• TASK BRIEF
Extract the data exactly, missing nothing.

• PROVIDED DATA
[Start of section]
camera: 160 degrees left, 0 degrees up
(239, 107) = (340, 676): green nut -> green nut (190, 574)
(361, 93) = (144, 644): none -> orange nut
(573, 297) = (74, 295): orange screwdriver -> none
[End of section]
• SOLUTION TO THIS TASK
camera: 160 degrees left, 0 degrees up
(239, 107) = (340, 676): green nut -> green nut (190, 574)
(361, 93) = (144, 644): none -> orange nut
(573, 297) = (74, 295): orange screwdriver -> none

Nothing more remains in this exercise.